── Records supplied

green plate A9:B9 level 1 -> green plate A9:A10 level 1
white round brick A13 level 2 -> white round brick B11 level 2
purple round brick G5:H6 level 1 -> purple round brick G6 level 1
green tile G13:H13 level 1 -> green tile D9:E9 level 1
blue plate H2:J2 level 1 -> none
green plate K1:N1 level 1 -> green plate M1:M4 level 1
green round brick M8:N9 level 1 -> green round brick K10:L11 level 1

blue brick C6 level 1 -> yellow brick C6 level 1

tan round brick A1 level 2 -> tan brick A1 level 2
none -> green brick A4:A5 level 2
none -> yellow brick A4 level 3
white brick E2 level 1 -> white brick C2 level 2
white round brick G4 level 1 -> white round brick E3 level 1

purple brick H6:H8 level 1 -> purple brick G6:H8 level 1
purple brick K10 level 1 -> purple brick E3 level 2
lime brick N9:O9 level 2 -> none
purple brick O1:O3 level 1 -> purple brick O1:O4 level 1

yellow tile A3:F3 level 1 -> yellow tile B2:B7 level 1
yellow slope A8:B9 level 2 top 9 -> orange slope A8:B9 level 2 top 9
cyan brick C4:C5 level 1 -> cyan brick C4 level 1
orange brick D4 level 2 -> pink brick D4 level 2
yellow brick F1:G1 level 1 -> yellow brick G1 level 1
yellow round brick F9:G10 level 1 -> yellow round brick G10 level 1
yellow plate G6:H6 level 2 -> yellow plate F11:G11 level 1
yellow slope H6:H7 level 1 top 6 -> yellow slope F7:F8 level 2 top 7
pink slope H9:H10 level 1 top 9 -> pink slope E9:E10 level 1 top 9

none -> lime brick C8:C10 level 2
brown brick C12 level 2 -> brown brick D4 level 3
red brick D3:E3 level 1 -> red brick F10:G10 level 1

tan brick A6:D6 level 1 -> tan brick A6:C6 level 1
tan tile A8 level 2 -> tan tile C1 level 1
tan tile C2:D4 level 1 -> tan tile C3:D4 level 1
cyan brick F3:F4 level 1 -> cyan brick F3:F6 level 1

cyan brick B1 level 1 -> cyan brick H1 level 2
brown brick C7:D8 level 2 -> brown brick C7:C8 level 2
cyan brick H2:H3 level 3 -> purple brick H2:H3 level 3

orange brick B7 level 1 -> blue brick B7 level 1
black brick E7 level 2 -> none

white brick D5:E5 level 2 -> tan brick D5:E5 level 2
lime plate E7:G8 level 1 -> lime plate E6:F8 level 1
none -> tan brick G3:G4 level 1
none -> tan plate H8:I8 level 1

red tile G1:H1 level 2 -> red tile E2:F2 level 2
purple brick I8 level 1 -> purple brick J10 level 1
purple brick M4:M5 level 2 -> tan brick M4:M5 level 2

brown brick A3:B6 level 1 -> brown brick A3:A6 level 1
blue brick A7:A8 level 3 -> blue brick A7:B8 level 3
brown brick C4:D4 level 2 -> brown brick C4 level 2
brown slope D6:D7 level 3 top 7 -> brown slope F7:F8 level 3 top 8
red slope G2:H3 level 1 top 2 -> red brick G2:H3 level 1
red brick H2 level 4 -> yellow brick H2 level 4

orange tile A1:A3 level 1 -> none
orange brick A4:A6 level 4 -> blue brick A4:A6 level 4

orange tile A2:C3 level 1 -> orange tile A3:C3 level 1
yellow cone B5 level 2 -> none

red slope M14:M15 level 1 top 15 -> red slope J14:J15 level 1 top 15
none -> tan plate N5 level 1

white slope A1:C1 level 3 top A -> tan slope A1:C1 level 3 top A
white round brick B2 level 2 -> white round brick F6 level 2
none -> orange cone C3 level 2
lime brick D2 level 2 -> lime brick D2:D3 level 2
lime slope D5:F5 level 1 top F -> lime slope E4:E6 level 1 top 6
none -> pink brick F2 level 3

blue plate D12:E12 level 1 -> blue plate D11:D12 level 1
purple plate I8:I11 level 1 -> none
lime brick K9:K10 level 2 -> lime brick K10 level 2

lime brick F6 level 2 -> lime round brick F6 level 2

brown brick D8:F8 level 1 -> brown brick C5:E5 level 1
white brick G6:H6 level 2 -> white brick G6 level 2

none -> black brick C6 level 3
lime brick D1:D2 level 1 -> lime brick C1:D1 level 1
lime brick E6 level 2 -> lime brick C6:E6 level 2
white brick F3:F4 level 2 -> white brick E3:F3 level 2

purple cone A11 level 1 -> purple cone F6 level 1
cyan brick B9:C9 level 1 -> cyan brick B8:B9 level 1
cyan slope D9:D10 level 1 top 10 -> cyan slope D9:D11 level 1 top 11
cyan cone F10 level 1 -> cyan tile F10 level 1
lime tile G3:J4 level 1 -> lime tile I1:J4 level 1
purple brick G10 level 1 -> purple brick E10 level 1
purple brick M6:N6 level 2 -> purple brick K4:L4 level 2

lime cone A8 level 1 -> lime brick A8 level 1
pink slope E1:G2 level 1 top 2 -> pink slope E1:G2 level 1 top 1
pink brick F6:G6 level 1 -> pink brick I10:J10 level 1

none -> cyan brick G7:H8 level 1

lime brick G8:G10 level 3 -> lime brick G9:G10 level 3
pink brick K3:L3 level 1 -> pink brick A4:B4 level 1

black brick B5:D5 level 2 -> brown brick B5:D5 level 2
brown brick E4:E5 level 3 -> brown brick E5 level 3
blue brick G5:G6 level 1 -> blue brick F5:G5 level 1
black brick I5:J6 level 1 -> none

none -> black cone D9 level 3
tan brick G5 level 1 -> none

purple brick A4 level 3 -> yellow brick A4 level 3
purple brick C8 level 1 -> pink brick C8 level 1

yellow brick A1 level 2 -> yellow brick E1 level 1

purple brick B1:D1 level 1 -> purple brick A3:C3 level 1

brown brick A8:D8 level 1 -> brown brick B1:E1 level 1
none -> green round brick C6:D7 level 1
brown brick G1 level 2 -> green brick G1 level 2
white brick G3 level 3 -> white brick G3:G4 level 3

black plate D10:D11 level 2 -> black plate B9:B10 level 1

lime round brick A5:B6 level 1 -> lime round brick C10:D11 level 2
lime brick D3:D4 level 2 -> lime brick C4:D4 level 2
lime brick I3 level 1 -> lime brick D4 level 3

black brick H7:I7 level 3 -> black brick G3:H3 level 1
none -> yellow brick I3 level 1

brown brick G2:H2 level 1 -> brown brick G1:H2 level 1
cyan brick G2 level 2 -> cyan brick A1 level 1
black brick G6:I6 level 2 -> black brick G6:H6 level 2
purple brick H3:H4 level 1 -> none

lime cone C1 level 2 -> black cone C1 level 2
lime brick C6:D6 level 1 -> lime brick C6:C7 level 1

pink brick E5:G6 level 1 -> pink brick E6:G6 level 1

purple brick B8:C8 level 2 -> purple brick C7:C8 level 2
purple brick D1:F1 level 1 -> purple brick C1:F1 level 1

────

Work order -> Faithfully reproduce all of the records, character for character.

Solution to this task ->
green plate A9:B9 level 1 -> green plate A9:A10 level 1
white round brick A13 level 2 -> white round brick B11 level 2
purple round brick G5:H6 level 1 -> purple round brick G6 level 1
green tile G13:H13 level 1 -> green tile D9:E9 level 1
blue plate H2:J2 level 1 -> none
green plate K1:N1 level 1 -> green plate M1:M4 level 1
green round brick M8:N9 level 1 -> green round brick K10:L11 level 1

blue brick C6 level 1 -> yellow brick C6 level 1

tan round brick A1 level 2 -> tan brick A1 level 2
none -> green brick A4:A5 level 2
none -> yellow brick A4 level 3
white brick E2 level 1 -> white brick C2 level 2
white round brick G4 level 1 -> white round brick E3 level 1

purple brick H6:H8 level 1 -> purple brick G6:H8 level 1
purple brick K10 level 1 -> purple brick E3 level 2
lime brick N9:O9 level 2 -> none
purple brick O1:O3 level 1 -> purple brick O1:O4 level 1

yellow tile A3:F3 level 1 -> yellow tile B2:B7 level 1
yellow slope A8:B9 level 2 top 9 -> orange slope A8:B9 level 2 top 9
cyan brick C4:C5 level 1 -> cyan brick C4 level 1
orange brick D4 level 2 -> pink brick D4 level 2
yellow brick F1:G1 level 1 -> yellow brick G1 level 1
yellow round brick F9:G10 level 1 -> yellow round brick G10 level 1
yellow plate G6:H6 level 2 -> yellow plate F11:G11 level 1
yellow slope H6:H7 level 1 top 6 -> yellow slope F7:F8 level 2 top 7
pink slope H9:H10 level 1 top 9 -> pink slope E9:E10 level 1 top 9

none -> lime brick C8:C10 level 2
brown brick C12 level 2 -> brown brick D4 level 3
red brick D3:E3 level 1 -> red brick F10:G10 level 1

tan brick A6:D6 level 1 -> tan brick A6:C6 level 1
tan tile A8 level 2 -> tan tile C1 level 1
tan tile C2:D4 level 1 -> tan tile C3:D4 level 1
cyan brick F3:F4 level 1 -> cyan brick F3:F6 level 1

cyan brick B1 level 1 -> cyan brick H1 level 2
brown brick C7:D8 level 2 -> brown brick C7:C8 level 2
cyan brick H2:H3 level 3 -> purple brick H2:H3 level 3

orange brick B7 level 1 -> blue brick B7 level 1
black brick E7 level 2 -> none

white brick D5:E5 level 2 -> tan brick D5:E5 level 2
lime plate E7:G8 level 1 -> lime plate E6:F8 level 1
none -> tan brick G3:G4 level 1
none -> tan plate H8:I8 level 1

red tile G1:H1 level 2 -> red tile E2:F2 level 2
purple brick I8 level 1 -> purple brick J10 level 1
purple brick M4:M5 level 2 -> tan brick M4:M5 level 2

brown brick A3:B6 level 1 -> brown brick A3:A6 level 1
blue brick A7:A8 level 3 -> blue brick A7:B8 level 3
brown brick C4:D4 level 2 -> brown brick C4 level 2
brown slope D6:D7 level 3 top 7 -> brown slope F7:F8 level 3 top 8
red slope G2:H3 level 1 top 2 -> red brick G2:H3 level 1
red brick H2 level 4 -> yellow brick H2 level 4

orange tile A1:A3 level 1 -> none
orange brick A4:A6 level 4 -> blue brick A4:A6 level 4

orange tile A2:C3 level 1 -> orange tile A3:C3 level 1
yellow cone B5 level 2 -> none

red slope M14:M15 level 1 top 15 -> red slope J14:J15 level 1 top 15
none -> tan plate N5 level 1

white slope A1:C1 level 3 top A -> tan slope A1:C1 level 3 top A
white round brick B2 level 2 -> white round brick F6 level 2
none -> orange cone C3 level 2
lime brick D2 level 2 -> lime brick D2:D3 level 2
lime slope D5:F5 level 1 top F -> lime slope E4:E6 level 1 top 6
none -> pink brick F2 level 3

blue plate D12:E12 level 1 -> blue plate D11:D12 level 1
purple plate I8:I11 level 1 -> none
lime brick K9:K10 level 2 -> lime brick K10 level 2

lime brick F6 level 2 -> lime round brick F6 level 2

brown brick D8:F8 level 1 -> brown brick C5:E5 level 1
white brick G6:H6 level 2 -> white brick G6 level 2

none -> black brick C6 level 3
lime brick D1:D2 level 1 -> lime brick C1:D1 level 1
lime brick E6 level 2 -> lime brick C6:E6 level 2
white brick F3:F4 level 2 -> white brick E3:F3 level 2

purple cone A11 level 1 -> purple cone F6 level 1
cyan brick B9:C9 level 1 -> cyan brick B8:B9 level 1
cyan slope D9:D10 level 1 top 10 -> cyan slope D9:D11 level 1 top 11
cyan cone F10 level 1 -> cyan tile F10 level 1
lime tile G3:J4 level 1 -> lime tile I1:J4 level 1
purple brick G10 level 1 -> purple brick E10 level 1
purple brick M6:N6 level 2 -> purple brick K4:L4 level 2

lime cone A8 level 1 -> lime brick A8 level 1
pink slope E1:G2 level 1 top 2 -> pink slope E1:G2 level 1 top 1
pink brick F6:G6 level 1 -> pink brick I10:J10 level 1

none -> cyan brick G7:H8 level 1

lime brick G8:G10 level 3 -> lime brick G9:G10 level 3
pink brick K3:L3 level 1 -> pink brick A4:B4 level 1

black brick B5:D5 level 2 -> brown brick B5:D5 level 2
brown brick E4:E5 level 3 -> brown brick E5 level 3
blue brick G5:G6 level 1 -> blue brick F5:G5 level 1
black brick I5:J6 level 1 -> none

none -> black cone D9 level 3
tan brick G5 level 1 -> none

purple brick A4 level 3 -> yellow brick A4 level 3
purple brick C8 level 1 -> pink brick C8 level 1

yellow brick A1 level 2 -> yellow brick E1 level 1

purple brick B1:D1 level 1 -> purple brick A3:C3 level 1

brown brick A8:D8 level 1 -> brown brick B1:E1 level 1
none -> green round brick C6:D7 level 1
brown brick G1 level 2 -> green brick G1 level 2
white brick G3 level 3 -> white brick G3:G4 level 3

black plate D10:D11 level 2 -> black plate B9:B10 level 1

lime round brick A5:B6 level 1 -> lime round brick C10:D11 level 2
lime brick D3:D4 level 2 -> lime brick C4:D4 level 2
lime brick I3 level 1 -> lime brick D4 level 3

black brick H7:I7 level 3 -> black brick G3:H3 level 1
none -> yellow brick I3 level 1

brown brick G2:H2 level 1 -> brown brick G1:H2 level 1
cyan brick G2 level 2 -> cyan brick A1 level 1
black brick G6:I6 level 2 -> black brick G6:H6 level 2
purple brick H3:H4 level 1 -> none

lime cone C1 level 2 -> black cone C1 level 2
lime brick C6:D6 level 1 -> lime brick C6:C7 level 1

pink brick E5:G6 level 1 -> pink brick E6:G6 level 1

purple brick B8:C8 level 2 -> purple brick C7:C8 level 2
purple brick D1:F1 level 1 -> purple brick C1:F1 level 1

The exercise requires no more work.